**** Records

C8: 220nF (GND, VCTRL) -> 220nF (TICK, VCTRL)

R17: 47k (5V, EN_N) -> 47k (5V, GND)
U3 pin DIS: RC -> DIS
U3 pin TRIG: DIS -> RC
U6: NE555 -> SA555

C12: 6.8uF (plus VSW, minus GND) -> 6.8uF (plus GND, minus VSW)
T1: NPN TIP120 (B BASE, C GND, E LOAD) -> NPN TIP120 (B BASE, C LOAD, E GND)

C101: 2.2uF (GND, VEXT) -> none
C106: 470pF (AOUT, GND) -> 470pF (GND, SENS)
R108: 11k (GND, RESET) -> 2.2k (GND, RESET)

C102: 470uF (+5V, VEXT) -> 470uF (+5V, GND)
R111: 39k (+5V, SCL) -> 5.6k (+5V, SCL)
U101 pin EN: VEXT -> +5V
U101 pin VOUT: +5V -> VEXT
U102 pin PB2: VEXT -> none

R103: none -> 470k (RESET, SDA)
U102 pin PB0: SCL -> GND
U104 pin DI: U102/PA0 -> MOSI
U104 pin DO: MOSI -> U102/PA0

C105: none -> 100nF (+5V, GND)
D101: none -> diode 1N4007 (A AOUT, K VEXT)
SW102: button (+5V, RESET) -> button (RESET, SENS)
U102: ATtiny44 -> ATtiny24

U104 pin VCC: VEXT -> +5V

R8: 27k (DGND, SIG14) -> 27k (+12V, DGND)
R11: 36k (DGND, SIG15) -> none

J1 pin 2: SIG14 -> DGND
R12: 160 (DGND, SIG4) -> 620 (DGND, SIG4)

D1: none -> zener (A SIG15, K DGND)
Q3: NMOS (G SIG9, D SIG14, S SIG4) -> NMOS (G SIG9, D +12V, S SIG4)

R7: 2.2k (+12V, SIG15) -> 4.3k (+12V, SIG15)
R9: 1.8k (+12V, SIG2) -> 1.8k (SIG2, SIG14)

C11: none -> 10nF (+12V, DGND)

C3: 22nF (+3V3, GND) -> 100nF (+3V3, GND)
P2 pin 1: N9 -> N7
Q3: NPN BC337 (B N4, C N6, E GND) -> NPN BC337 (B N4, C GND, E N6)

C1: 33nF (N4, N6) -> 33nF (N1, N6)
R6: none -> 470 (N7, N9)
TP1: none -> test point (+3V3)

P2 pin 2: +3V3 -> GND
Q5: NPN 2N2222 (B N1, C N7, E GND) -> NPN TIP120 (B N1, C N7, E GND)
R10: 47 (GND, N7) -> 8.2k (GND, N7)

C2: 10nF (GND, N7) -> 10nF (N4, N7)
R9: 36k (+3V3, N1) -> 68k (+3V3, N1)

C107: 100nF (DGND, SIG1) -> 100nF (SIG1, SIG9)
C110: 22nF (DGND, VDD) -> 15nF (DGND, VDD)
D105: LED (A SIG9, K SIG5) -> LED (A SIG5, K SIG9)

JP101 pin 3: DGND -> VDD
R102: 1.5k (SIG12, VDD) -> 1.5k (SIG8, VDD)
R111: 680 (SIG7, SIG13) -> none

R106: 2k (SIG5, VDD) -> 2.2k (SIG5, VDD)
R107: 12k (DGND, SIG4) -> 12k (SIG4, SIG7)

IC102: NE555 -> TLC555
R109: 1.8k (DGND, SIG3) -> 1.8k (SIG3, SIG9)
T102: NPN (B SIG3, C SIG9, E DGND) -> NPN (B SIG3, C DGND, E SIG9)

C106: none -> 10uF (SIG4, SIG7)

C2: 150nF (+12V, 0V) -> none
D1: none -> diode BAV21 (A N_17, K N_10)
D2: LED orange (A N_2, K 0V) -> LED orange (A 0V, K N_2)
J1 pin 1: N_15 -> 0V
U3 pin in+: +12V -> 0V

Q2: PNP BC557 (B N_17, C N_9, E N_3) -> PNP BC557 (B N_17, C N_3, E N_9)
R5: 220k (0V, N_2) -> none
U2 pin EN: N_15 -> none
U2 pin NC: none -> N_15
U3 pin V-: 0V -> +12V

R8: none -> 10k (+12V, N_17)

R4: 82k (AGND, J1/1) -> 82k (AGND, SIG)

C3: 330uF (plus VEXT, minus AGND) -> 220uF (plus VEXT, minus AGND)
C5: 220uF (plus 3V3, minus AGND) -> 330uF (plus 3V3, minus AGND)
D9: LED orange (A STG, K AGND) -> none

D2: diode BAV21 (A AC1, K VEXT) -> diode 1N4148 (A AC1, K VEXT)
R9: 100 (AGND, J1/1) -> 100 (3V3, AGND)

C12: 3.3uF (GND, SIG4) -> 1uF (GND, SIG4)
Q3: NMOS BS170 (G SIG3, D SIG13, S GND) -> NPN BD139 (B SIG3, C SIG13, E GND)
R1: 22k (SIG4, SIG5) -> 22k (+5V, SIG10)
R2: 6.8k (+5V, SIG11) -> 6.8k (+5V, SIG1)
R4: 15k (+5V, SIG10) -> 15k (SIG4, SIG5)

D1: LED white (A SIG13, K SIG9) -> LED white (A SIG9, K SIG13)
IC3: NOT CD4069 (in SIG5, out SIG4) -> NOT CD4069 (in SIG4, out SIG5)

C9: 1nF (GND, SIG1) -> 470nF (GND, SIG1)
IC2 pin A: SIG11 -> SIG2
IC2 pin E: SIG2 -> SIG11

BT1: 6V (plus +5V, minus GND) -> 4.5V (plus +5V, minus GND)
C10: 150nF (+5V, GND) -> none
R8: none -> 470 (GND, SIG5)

********

■ Work to complete
Find the lines in the records that contain the word "minus", then copy every one of them.

■ Finished exercise
C12: 6.8uF (plus VSW, minus GND) -> 6.8uF (plus GND, minus VSW)
C3: 330uF (plus VEXT, minus AGND) -> 220uF (plus VEXT, minus AGND)
C5: 220uF (plus 3V3, minus AGND) -> 330uF (plus 3V3, minus AGND)
BT1: 6V (plus +5V, minus GND) -> 4.5V (plus +5V, minus GND)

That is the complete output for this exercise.